What you need to do: In your answer, reproduce exactly the lines from the beginning of the listing below through the one containing "to [730, 102]", and only those lines.

Data under study:
**********

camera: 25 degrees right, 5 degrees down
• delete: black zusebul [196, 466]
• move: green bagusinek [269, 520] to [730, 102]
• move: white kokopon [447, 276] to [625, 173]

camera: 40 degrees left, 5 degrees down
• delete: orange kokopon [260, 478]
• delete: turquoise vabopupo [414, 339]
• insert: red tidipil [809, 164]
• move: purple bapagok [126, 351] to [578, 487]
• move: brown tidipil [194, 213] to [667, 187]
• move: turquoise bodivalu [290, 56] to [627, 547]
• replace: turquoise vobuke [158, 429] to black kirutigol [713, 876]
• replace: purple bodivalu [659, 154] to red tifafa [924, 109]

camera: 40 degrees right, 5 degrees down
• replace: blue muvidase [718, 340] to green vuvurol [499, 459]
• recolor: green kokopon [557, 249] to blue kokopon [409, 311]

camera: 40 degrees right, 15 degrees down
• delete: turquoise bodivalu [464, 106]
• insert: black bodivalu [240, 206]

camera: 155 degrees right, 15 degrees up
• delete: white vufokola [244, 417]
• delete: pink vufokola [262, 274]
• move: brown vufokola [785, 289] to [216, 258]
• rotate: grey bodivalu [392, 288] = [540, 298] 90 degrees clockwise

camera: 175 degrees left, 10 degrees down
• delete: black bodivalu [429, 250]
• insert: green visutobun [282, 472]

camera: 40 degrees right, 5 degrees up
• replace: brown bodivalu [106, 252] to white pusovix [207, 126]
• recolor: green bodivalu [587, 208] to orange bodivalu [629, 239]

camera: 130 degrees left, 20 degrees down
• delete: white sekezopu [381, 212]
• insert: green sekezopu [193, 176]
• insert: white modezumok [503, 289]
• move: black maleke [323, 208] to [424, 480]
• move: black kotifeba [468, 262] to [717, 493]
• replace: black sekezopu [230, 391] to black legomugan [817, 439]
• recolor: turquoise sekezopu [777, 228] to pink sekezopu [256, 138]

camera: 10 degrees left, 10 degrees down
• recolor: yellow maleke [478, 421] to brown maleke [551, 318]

**********

Exercise response:
camera: 25 degrees right, 5 degrees down
• delete: black zusebul [196, 466]
• move: green bagusinek [269, 520] to [730, 102]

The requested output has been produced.